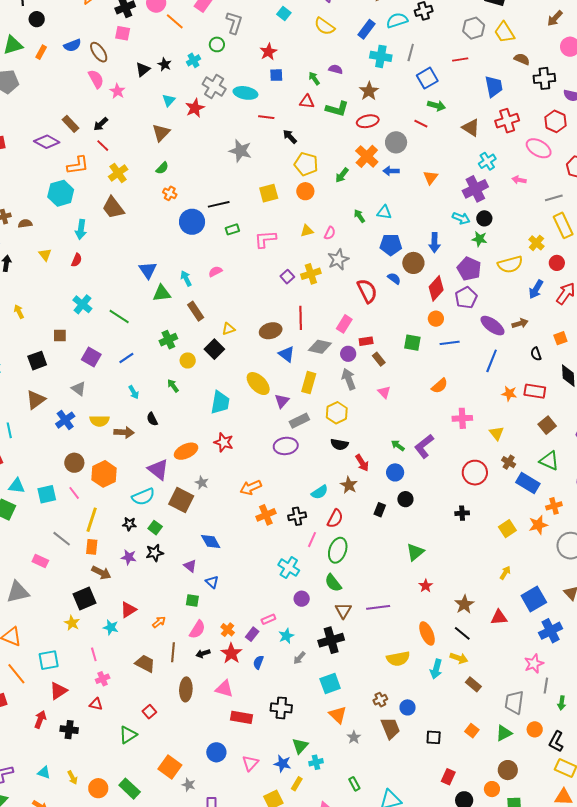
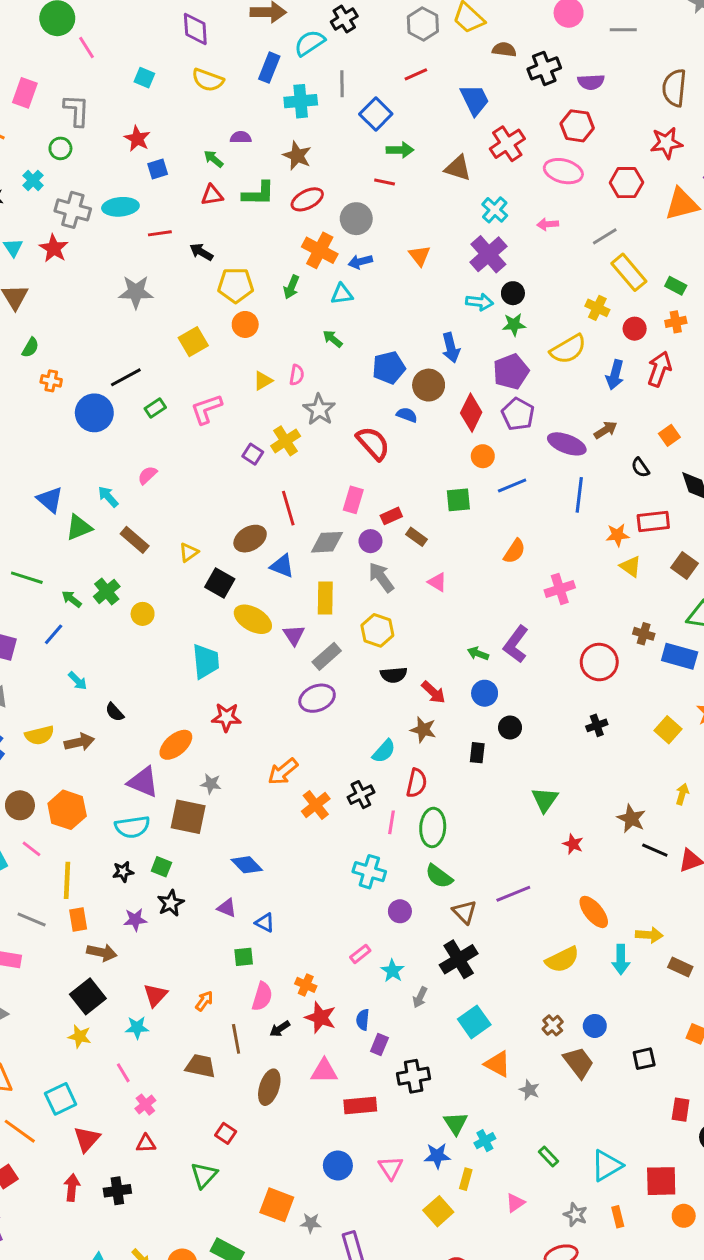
cyan triangle: (384, 212) -> (342, 294), moved
purple pentagon: (469, 269) -> (511, 372), turned -30
black square: (214, 349) -> (220, 583), moved
green arrow: (173, 386) -> (72, 599), moved
yellow triangle: (497, 433) -> (631, 566), moved
cyan semicircle: (143, 497) -> (132, 827), turned 30
brown star: (464, 604) -> (631, 819), moved
black line: (462, 633) -> (655, 850), moved
purple rectangle: (252, 634) -> (379, 1045), moved
brown ellipse: (186, 689) -> (269, 1087), turned 30

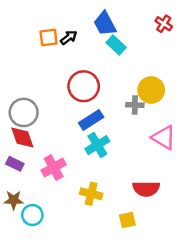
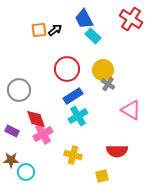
red cross: (164, 24) -> (131, 19), size x1.6
yellow circle: (151, 90) -> (103, 70), moved
gray cross: (135, 105) -> (108, 84), turned 32
red diamond: (22, 138) -> (36, 119), moved

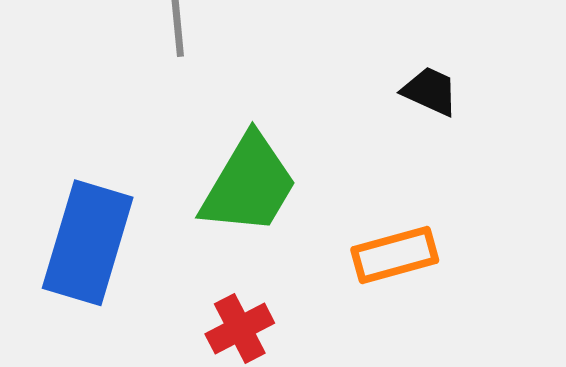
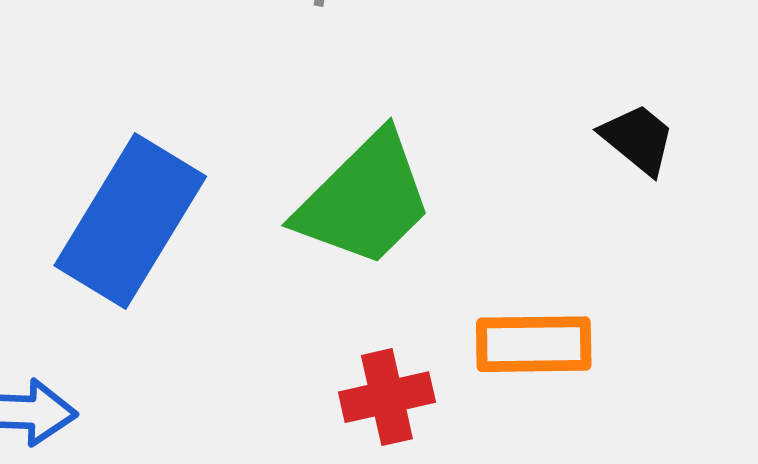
red cross: (240, 328) -> (387, 397), moved

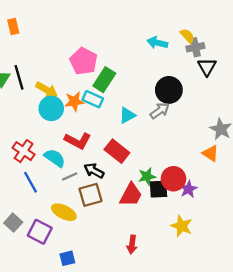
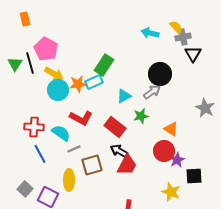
pink pentagon: (84, 61) -> (46, 49), moved
cyan rectangle: (93, 99) -> (94, 82), turned -48
red cross: (24, 151) -> (34, 127), turned -30
orange triangle: (210, 153) -> (171, 129), moved
black arrow: (94, 171) -> (119, 151), moved
green star: (147, 176) -> (141, 116), moved
black square: (158, 189) -> (194, 176), moved
yellow ellipse: (64, 212) -> (69, 180), turned 65

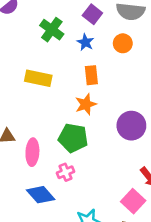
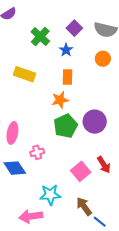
orange circle: (123, 43) -> (103, 59), moved
green pentagon: (73, 138) -> (66, 126), moved, turned 30
pink square: (133, 201) -> (81, 171), moved

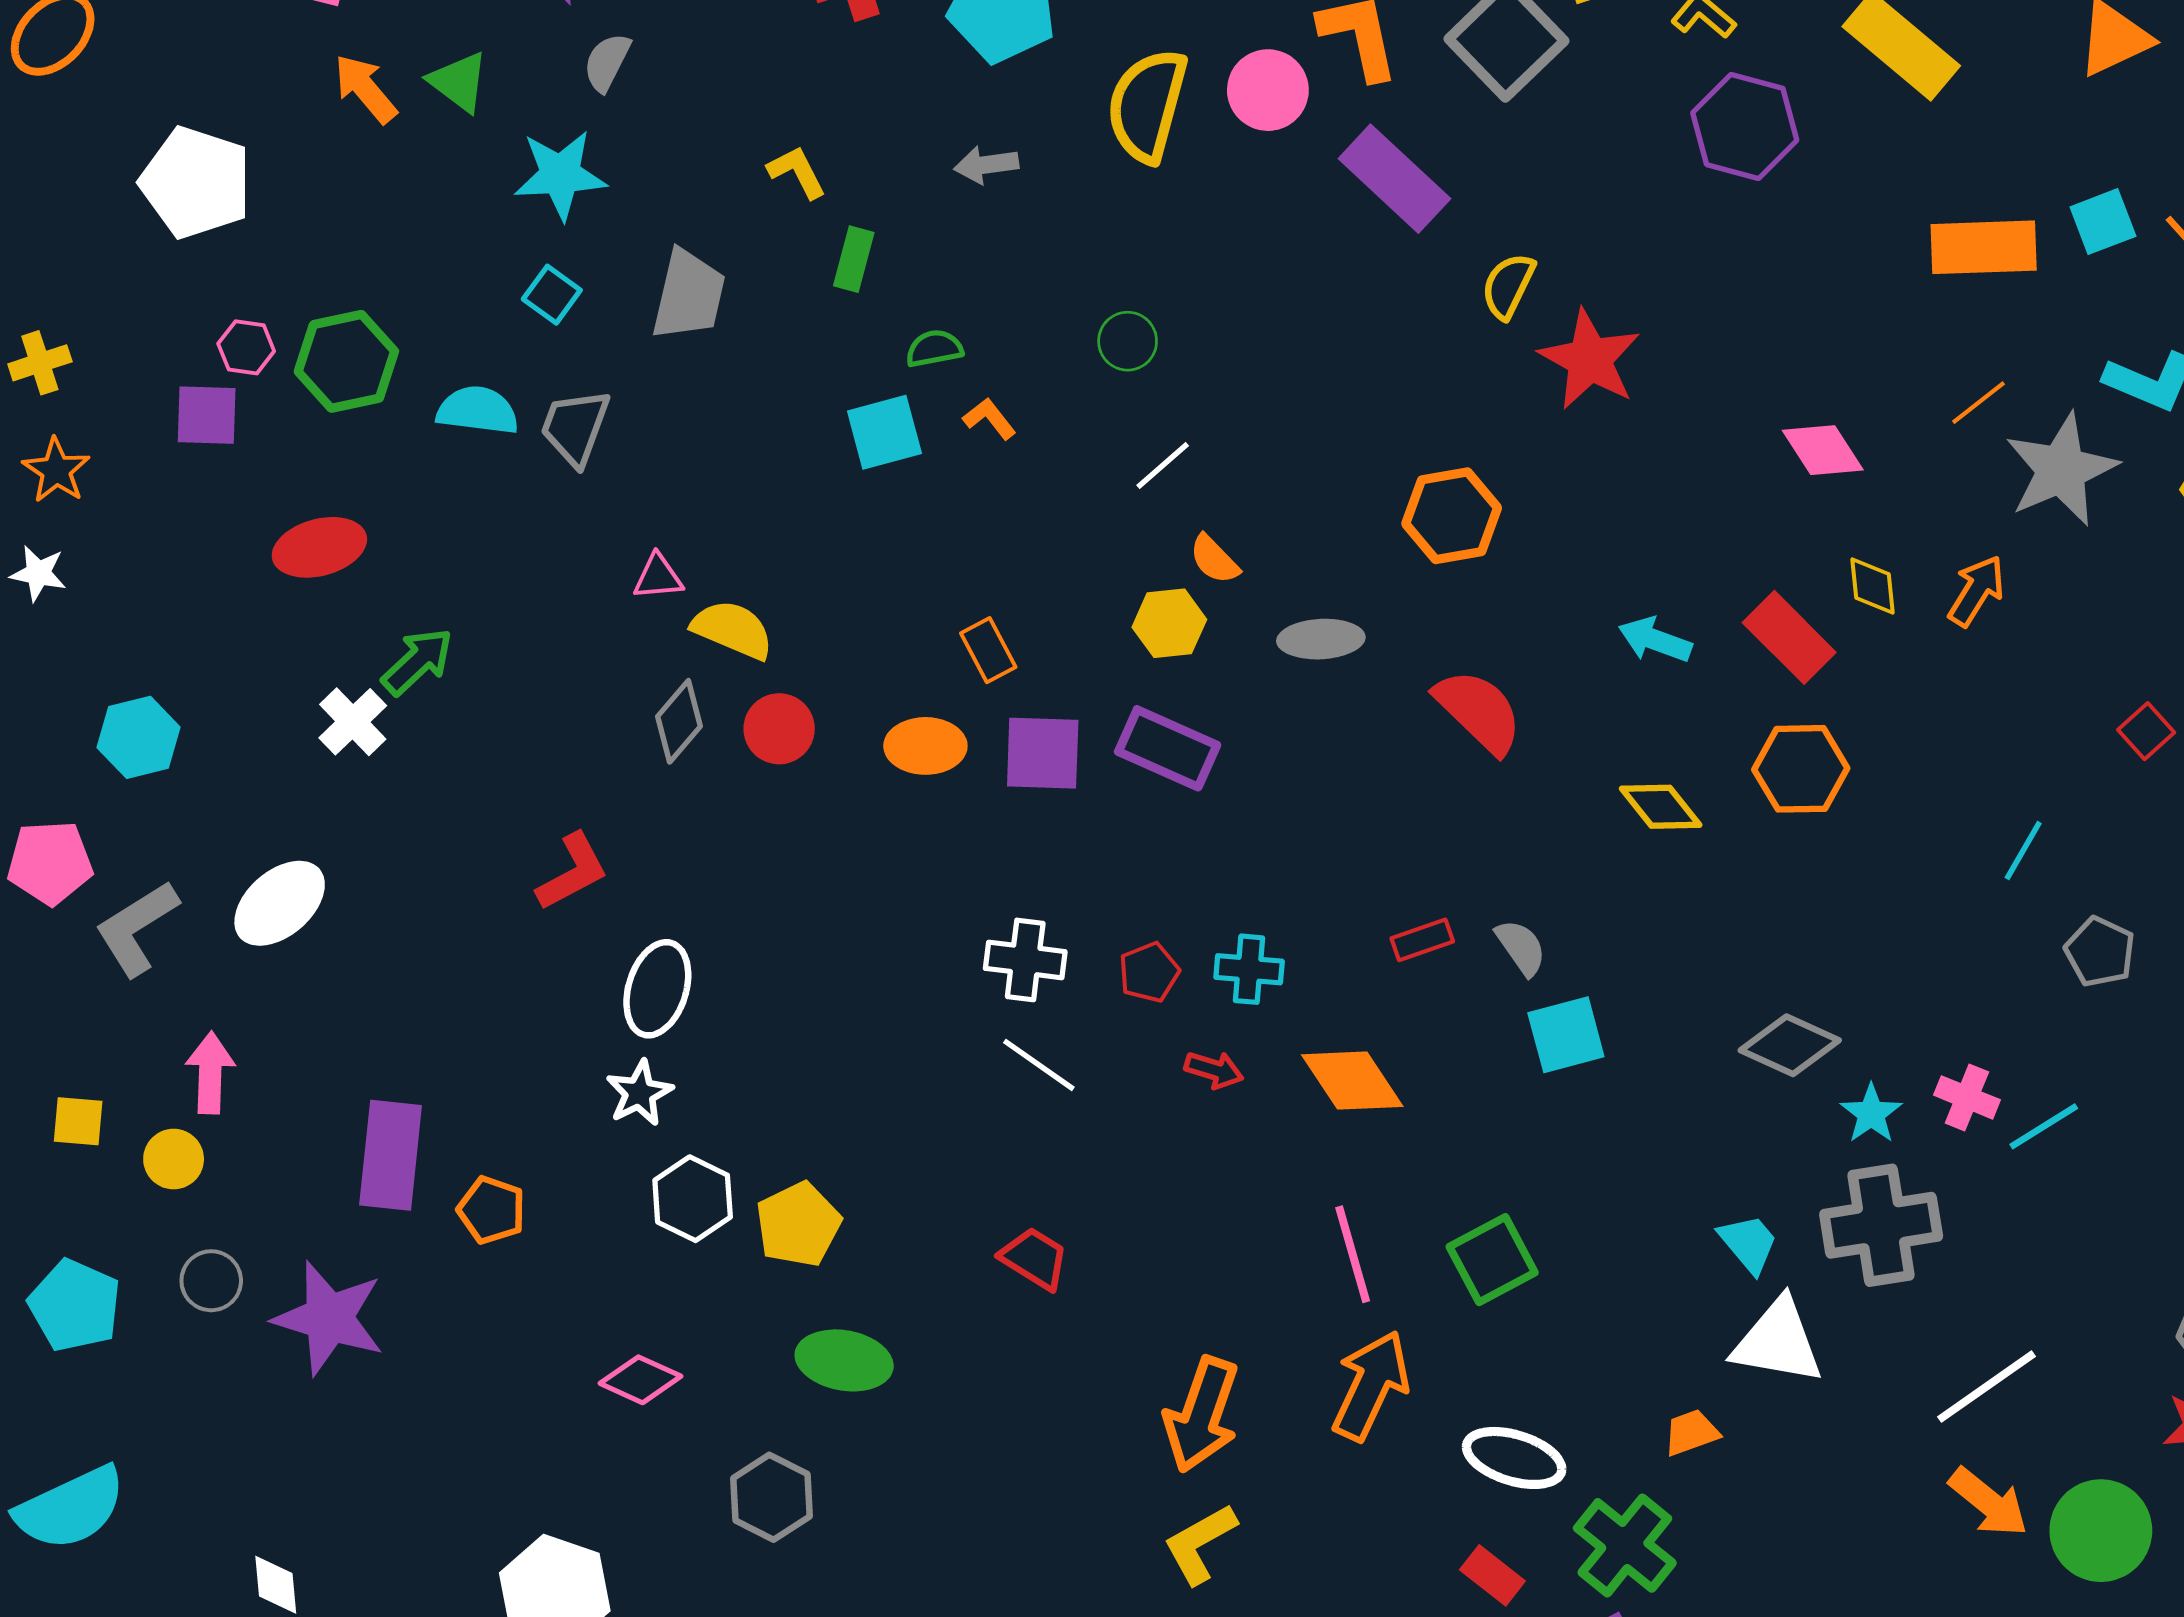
········
#### Prompt:
Within the data above, filter for lines containing the word "cross" and copy each one.

#### Solution for this exercise:
red cross: (164, 24) -> (131, 19), size x1.6
gray cross: (135, 105) -> (108, 84), turned 32
red cross: (240, 328) -> (387, 397), moved
red cross: (24, 151) -> (34, 127), turned -30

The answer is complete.